(Object correspondence data)
+++
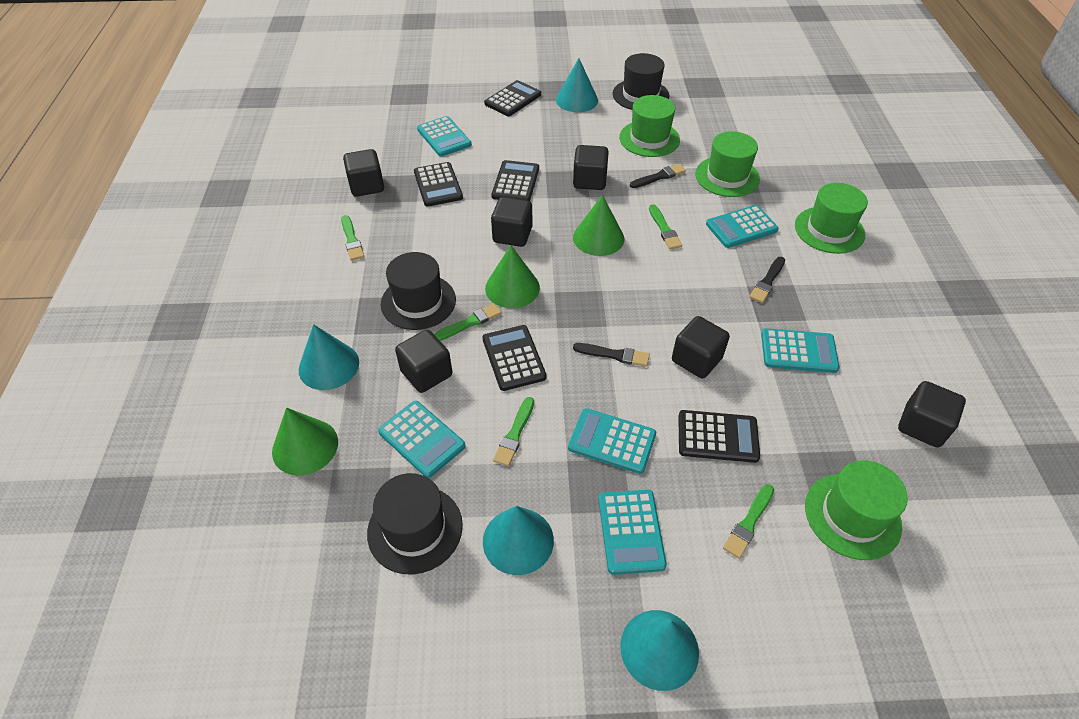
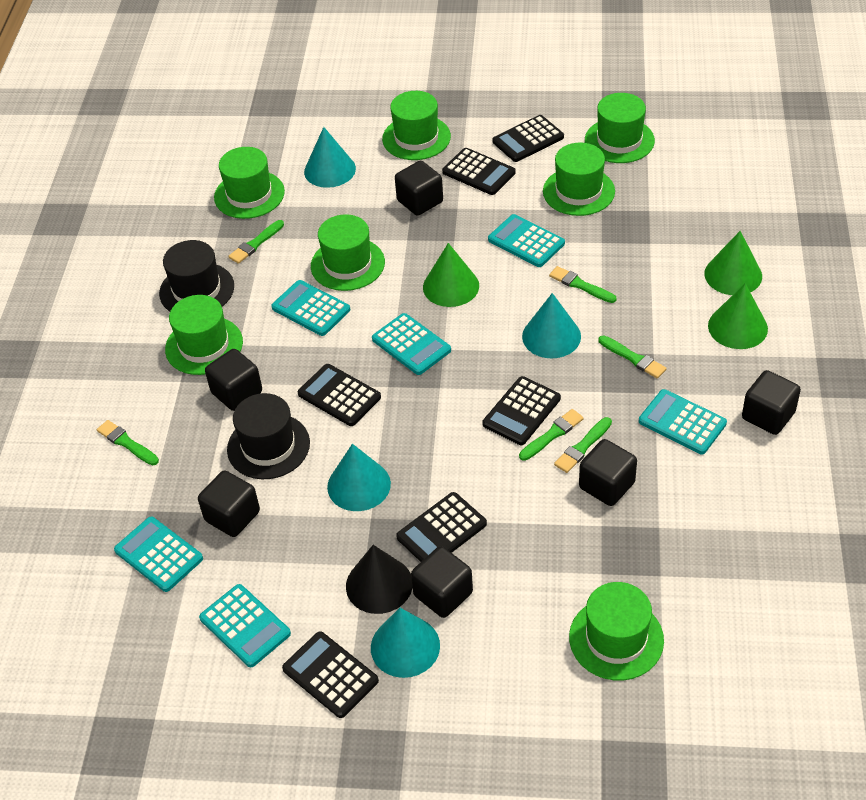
black brush: 3 -> 0
black calculator: 5 -> 6
black cone: 0 -> 1
black hat: 3 -> 2
green brush: 5 -> 6
green hat: 4 -> 7

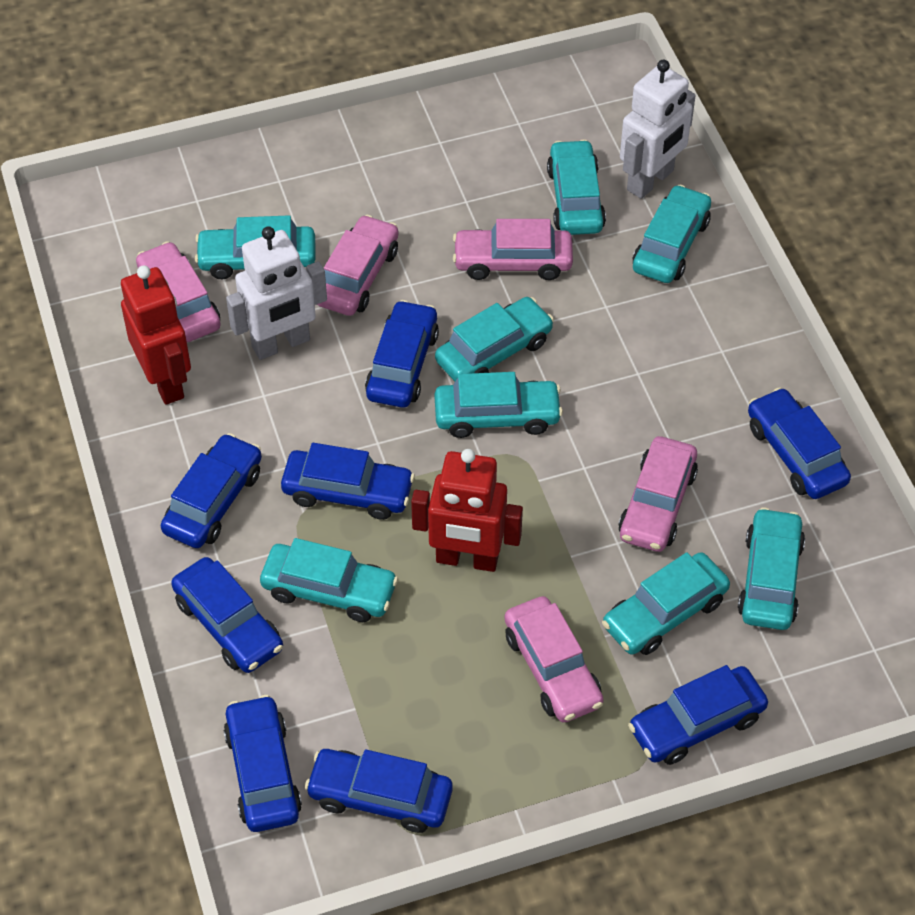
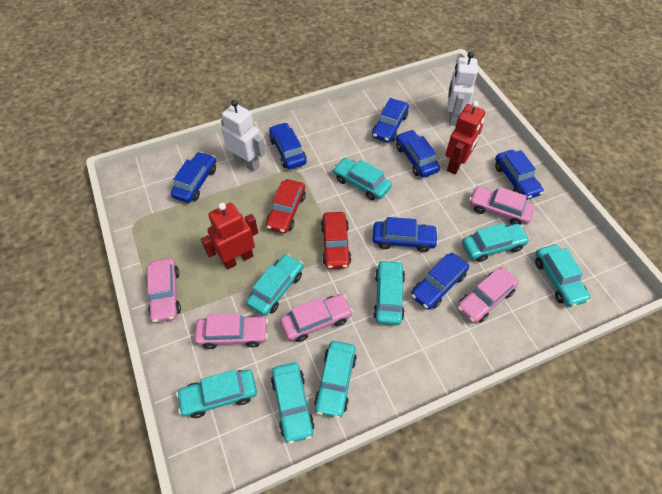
blue car: 8 -> 7
red car: 0 -> 2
+++
Exercise directions:
Since only the text is needed, retype the data above exactly and omit the pictures.

Reply to the exercise:
black brush: 3 -> 0
black calculator: 5 -> 6
black cone: 0 -> 1
black hat: 3 -> 2
green brush: 5 -> 6
green hat: 4 -> 7

blue car: 8 -> 7
red car: 0 -> 2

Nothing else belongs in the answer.